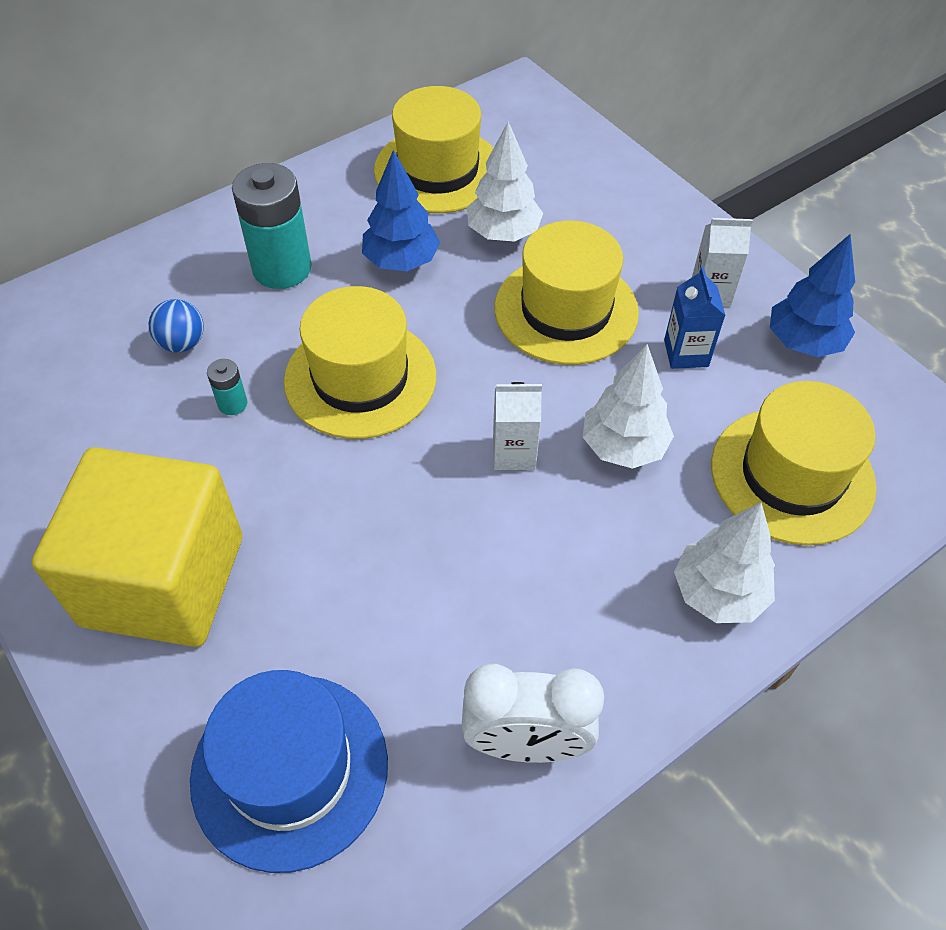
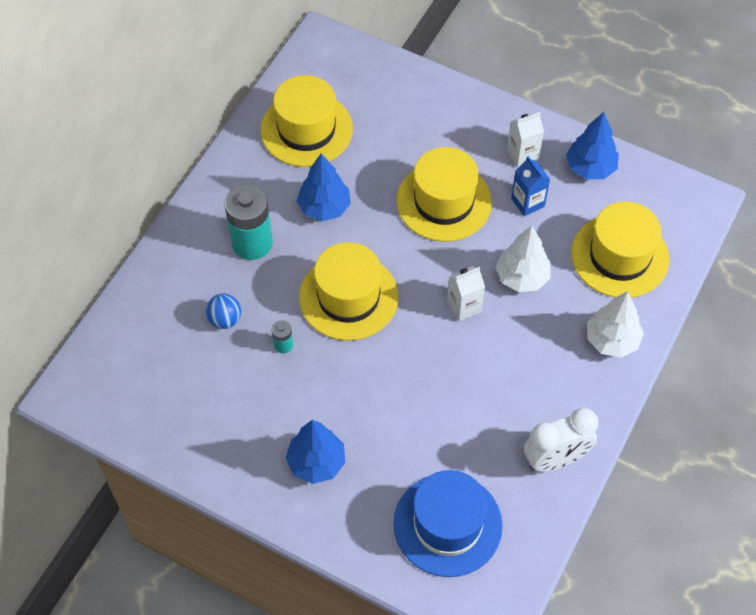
camera: 25 degrees left, 5 degrees up
(163, 580) = (316, 462): yellow cube -> blue tree
(503, 233) = (376, 161): white tree -> none

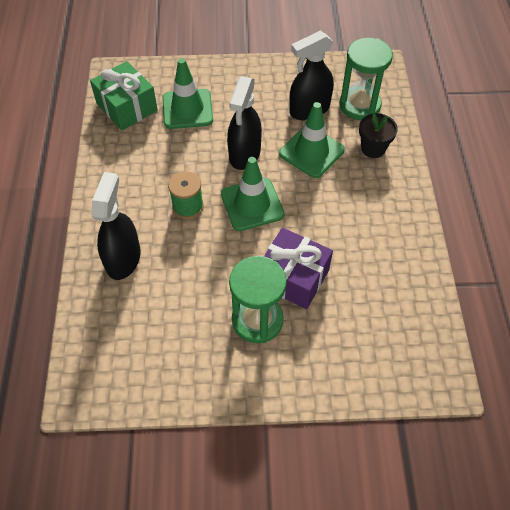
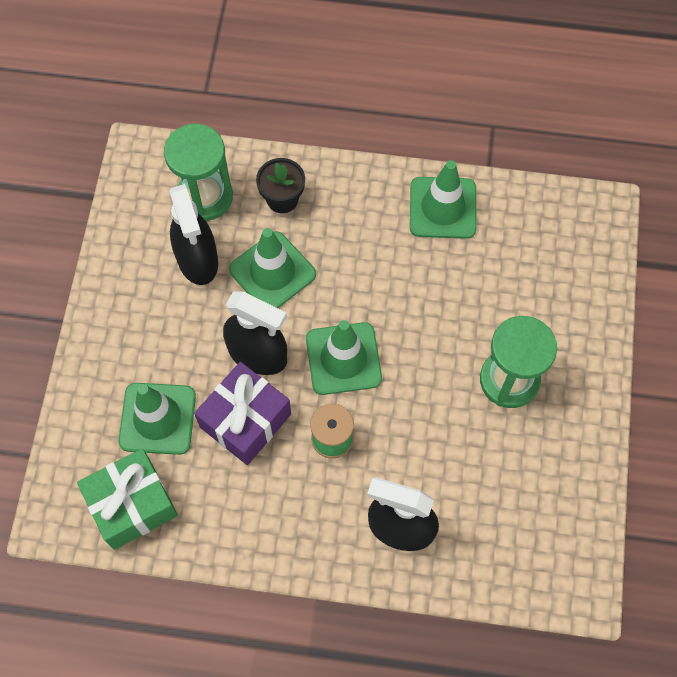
camera: 80 degrees left, 10 degrees up
(293, 277) = (458, 330): purple gift -> purple gift (245, 420)
(401, 253) = (442, 208): none -> green traffic cone

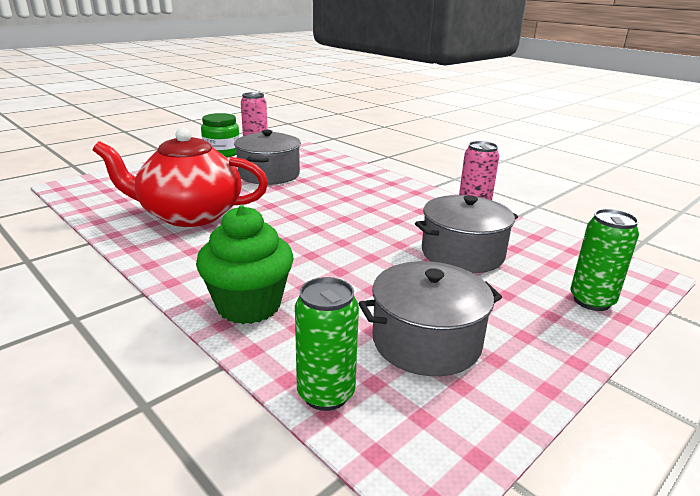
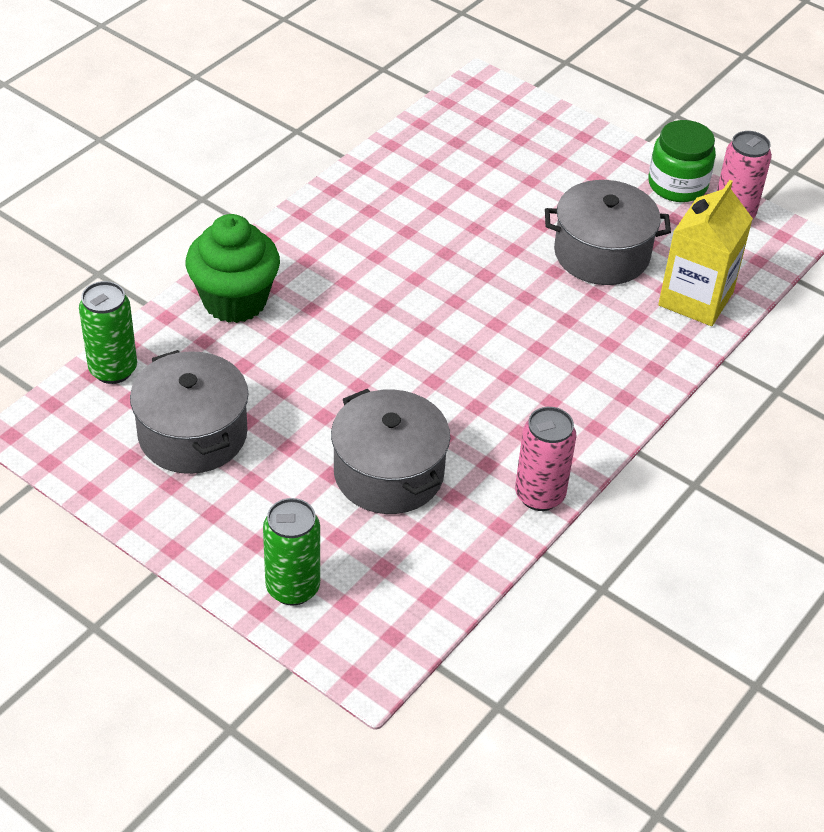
camera: 80 degrees right, 20 degrees up
(189, 215) = (430, 210): red teapot -> none
(318, 160) = (695, 299): none -> yellow carton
::::::::::
**What the task asks**
An exact copy of the lines from the one with "camera: 80 degrees right, 20 degrees up" through the final line of the entries is the whole answer.

**Solution for this exercise**
camera: 80 degrees right, 20 degrees up
(189, 215) = (430, 210): red teapot -> none
(318, 160) = (695, 299): none -> yellow carton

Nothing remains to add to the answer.